### Exercise description:
Rewrite all the material below, swapping "red circle" for "red disk" everywhere it occurs and leaving every other word unchanged. Omit the pictures from your answer.

### Dataset:
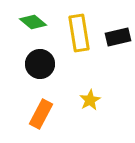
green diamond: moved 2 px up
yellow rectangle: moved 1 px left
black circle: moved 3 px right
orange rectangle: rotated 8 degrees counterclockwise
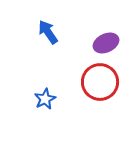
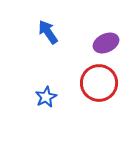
red circle: moved 1 px left, 1 px down
blue star: moved 1 px right, 2 px up
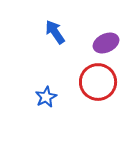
blue arrow: moved 7 px right
red circle: moved 1 px left, 1 px up
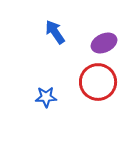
purple ellipse: moved 2 px left
blue star: rotated 25 degrees clockwise
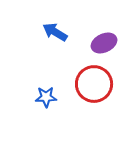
blue arrow: rotated 25 degrees counterclockwise
red circle: moved 4 px left, 2 px down
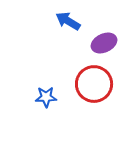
blue arrow: moved 13 px right, 11 px up
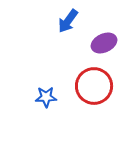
blue arrow: rotated 85 degrees counterclockwise
red circle: moved 2 px down
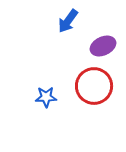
purple ellipse: moved 1 px left, 3 px down
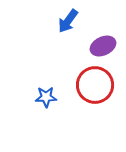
red circle: moved 1 px right, 1 px up
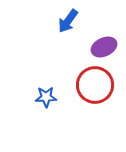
purple ellipse: moved 1 px right, 1 px down
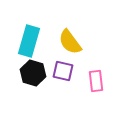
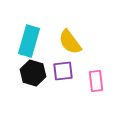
purple square: rotated 20 degrees counterclockwise
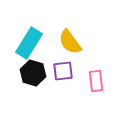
cyan rectangle: moved 2 px down; rotated 16 degrees clockwise
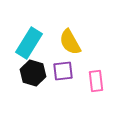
yellow semicircle: rotated 8 degrees clockwise
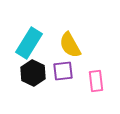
yellow semicircle: moved 3 px down
black hexagon: rotated 10 degrees clockwise
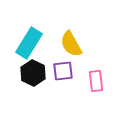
yellow semicircle: moved 1 px right, 1 px up
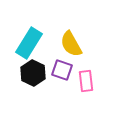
purple square: moved 1 px left, 1 px up; rotated 25 degrees clockwise
pink rectangle: moved 10 px left
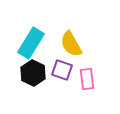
cyan rectangle: moved 2 px right
pink rectangle: moved 1 px right, 2 px up
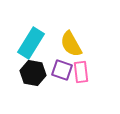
black hexagon: rotated 15 degrees counterclockwise
pink rectangle: moved 6 px left, 7 px up
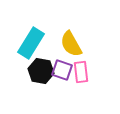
black hexagon: moved 8 px right, 2 px up
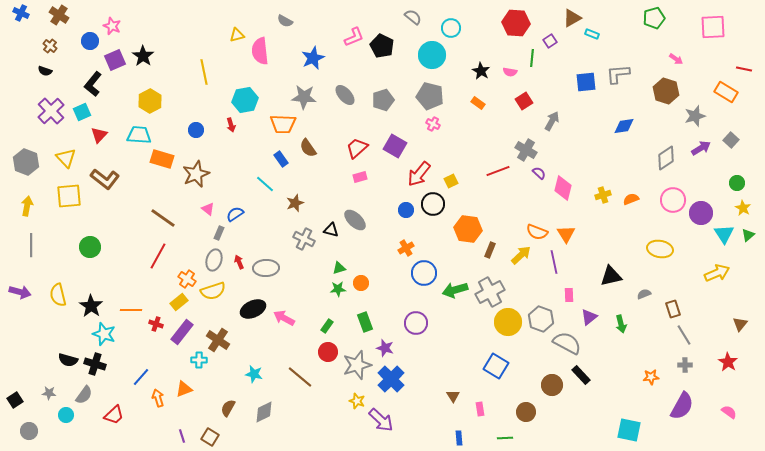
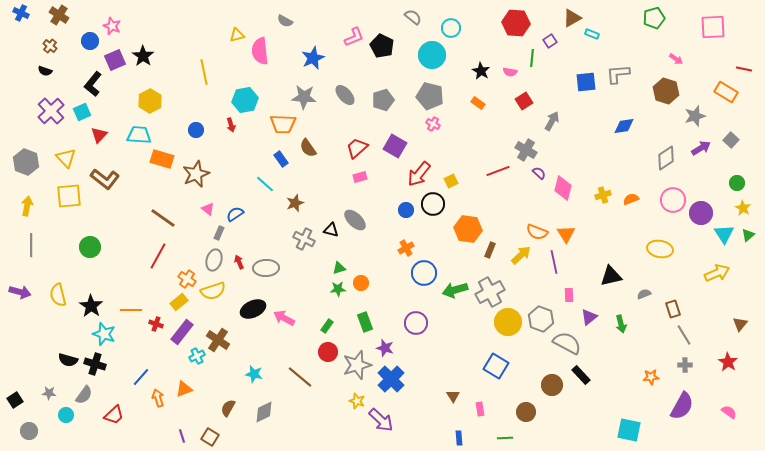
cyan cross at (199, 360): moved 2 px left, 4 px up; rotated 28 degrees counterclockwise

### Solution for this problem:
green diamond: moved 2 px up
yellow rectangle: moved 1 px left
black circle: moved 3 px right
orange rectangle: rotated 8 degrees counterclockwise
red disk: moved 1 px left, 1 px down
blue star: moved 1 px right, 2 px up
blue arrow: moved 7 px right
red disk: moved 1 px left, 1 px up
purple ellipse: moved 2 px left
blue star: rotated 25 degrees clockwise
blue arrow: rotated 25 degrees counterclockwise
red disk: moved 4 px left, 2 px down
blue arrow: moved 13 px right, 11 px up
blue arrow: rotated 85 degrees counterclockwise
red disk: moved 2 px down
purple ellipse: moved 1 px left, 3 px down
red disk: moved 1 px right, 1 px up
purple ellipse: moved 1 px right, 1 px down
purple square: rotated 20 degrees counterclockwise
cyan rectangle: moved 2 px down; rotated 16 degrees clockwise
yellow semicircle: rotated 8 degrees clockwise
yellow semicircle: moved 3 px down
black hexagon: rotated 10 degrees clockwise
yellow semicircle: moved 1 px right, 1 px up
purple square: moved 1 px left, 1 px up; rotated 25 degrees clockwise
pink rectangle: moved 10 px left
cyan rectangle: moved 2 px right
pink rectangle: moved 1 px right, 2 px up
black hexagon: rotated 15 degrees counterclockwise
pink rectangle: moved 6 px left, 7 px up
black hexagon: moved 8 px right, 2 px up
cyan cross at (199, 360): moved 2 px left, 4 px up; rotated 28 degrees counterclockwise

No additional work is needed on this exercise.